__What the task requires__
Please return every line of the material verbatim and skip any images.

__Provided material__
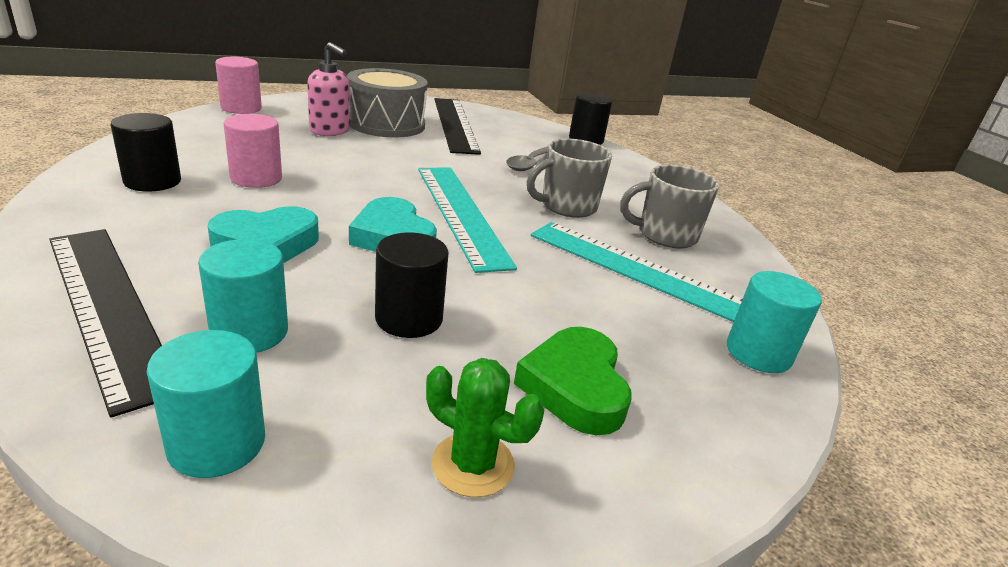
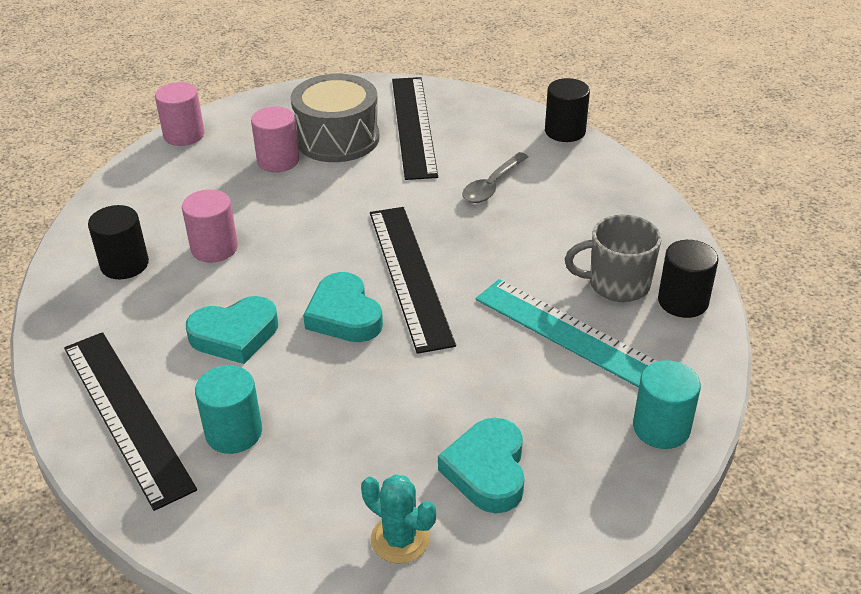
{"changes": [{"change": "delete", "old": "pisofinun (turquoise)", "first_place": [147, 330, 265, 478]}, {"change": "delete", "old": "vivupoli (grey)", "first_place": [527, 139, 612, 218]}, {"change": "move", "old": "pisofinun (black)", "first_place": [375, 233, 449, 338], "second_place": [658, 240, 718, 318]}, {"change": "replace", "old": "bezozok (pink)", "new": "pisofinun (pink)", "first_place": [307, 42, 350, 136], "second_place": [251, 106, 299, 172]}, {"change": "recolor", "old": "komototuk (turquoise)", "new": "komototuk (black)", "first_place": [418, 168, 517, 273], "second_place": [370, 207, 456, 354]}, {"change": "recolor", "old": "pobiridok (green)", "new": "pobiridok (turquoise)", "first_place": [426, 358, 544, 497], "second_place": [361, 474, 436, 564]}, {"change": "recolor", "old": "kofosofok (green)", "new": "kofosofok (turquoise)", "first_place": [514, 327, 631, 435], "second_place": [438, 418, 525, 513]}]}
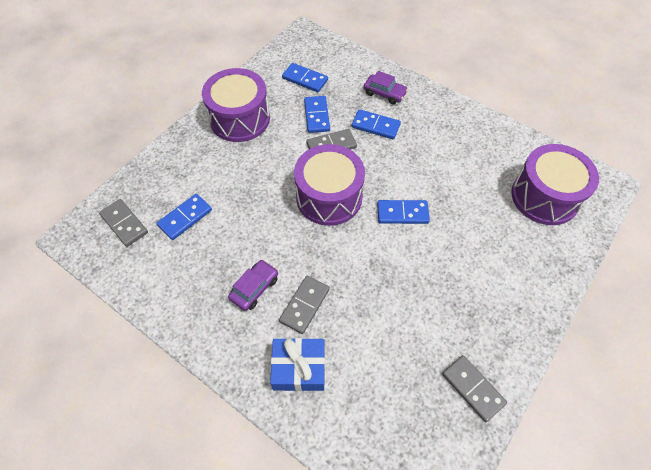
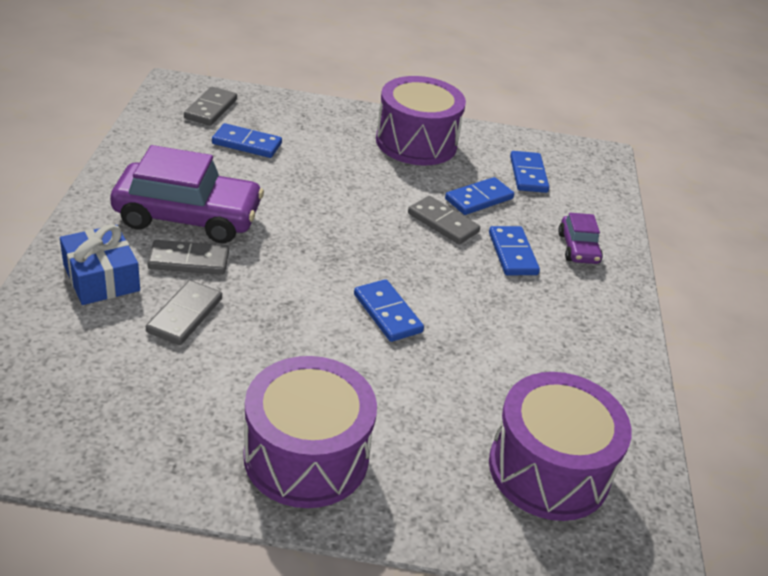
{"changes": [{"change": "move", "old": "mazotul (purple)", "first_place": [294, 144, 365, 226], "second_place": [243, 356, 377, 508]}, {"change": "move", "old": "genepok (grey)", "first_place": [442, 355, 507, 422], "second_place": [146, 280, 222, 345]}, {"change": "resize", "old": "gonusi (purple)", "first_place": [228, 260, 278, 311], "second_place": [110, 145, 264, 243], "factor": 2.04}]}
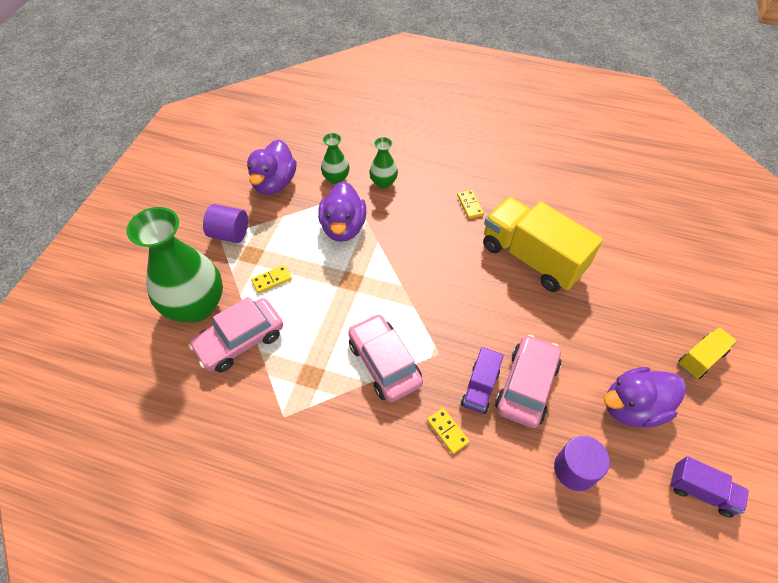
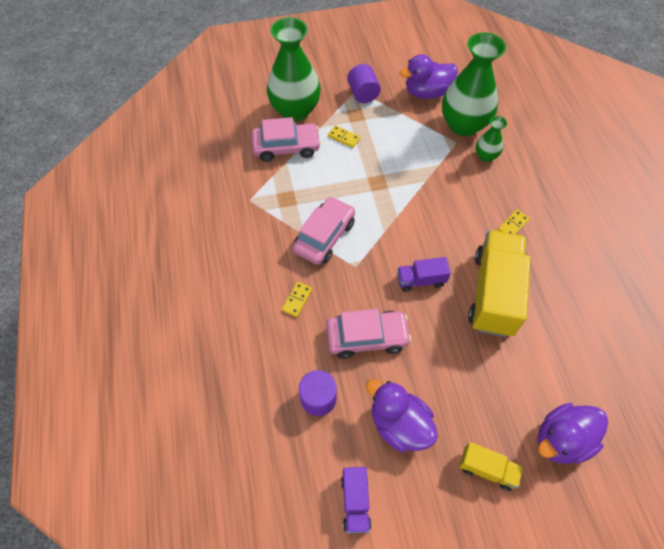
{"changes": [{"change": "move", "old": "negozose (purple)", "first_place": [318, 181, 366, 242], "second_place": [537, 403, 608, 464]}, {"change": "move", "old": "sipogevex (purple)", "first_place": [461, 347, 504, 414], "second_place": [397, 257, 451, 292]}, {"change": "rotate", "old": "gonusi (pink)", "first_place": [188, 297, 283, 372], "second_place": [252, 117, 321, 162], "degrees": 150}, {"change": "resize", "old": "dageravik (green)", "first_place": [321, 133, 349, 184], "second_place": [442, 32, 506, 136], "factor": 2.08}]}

__Exercise response__
{"changes": [{"change": "delete", "old": "pisofinun (turquoise)", "first_place": [147, 330, 265, 478]}, {"change": "delete", "old": "vivupoli (grey)", "first_place": [527, 139, 612, 218]}, {"change": "move", "old": "pisofinun (black)", "first_place": [375, 233, 449, 338], "second_place": [658, 240, 718, 318]}, {"change": "replace", "old": "bezozok (pink)", "new": "pisofinun (pink)", "first_place": [307, 42, 350, 136], "second_place": [251, 106, 299, 172]}, {"change": "recolor", "old": "komototuk (turquoise)", "new": "komototuk (black)", "first_place": [418, 168, 517, 273], "second_place": [370, 207, 456, 354]}, {"change": "recolor", "old": "pobiridok (green)", "new": "pobiridok (turquoise)", "first_place": [426, 358, 544, 497], "second_place": [361, 474, 436, 564]}, {"change": "recolor", "old": "kofosofok (green)", "new": "kofosofok (turquoise)", "first_place": [514, 327, 631, 435], "second_place": [438, 418, 525, 513]}]}
{"changes": [{"change": "move", "old": "mazotul (purple)", "first_place": [294, 144, 365, 226], "second_place": [243, 356, 377, 508]}, {"change": "move", "old": "genepok (grey)", "first_place": [442, 355, 507, 422], "second_place": [146, 280, 222, 345]}, {"change": "resize", "old": "gonusi (purple)", "first_place": [228, 260, 278, 311], "second_place": [110, 145, 264, 243], "factor": 2.04}]}
{"changes": [{"change": "move", "old": "negozose (purple)", "first_place": [318, 181, 366, 242], "second_place": [537, 403, 608, 464]}, {"change": "move", "old": "sipogevex (purple)", "first_place": [461, 347, 504, 414], "second_place": [397, 257, 451, 292]}, {"change": "rotate", "old": "gonusi (pink)", "first_place": [188, 297, 283, 372], "second_place": [252, 117, 321, 162], "degrees": 150}, {"change": "resize", "old": "dageravik (green)", "first_place": [321, 133, 349, 184], "second_place": [442, 32, 506, 136], "factor": 2.08}]}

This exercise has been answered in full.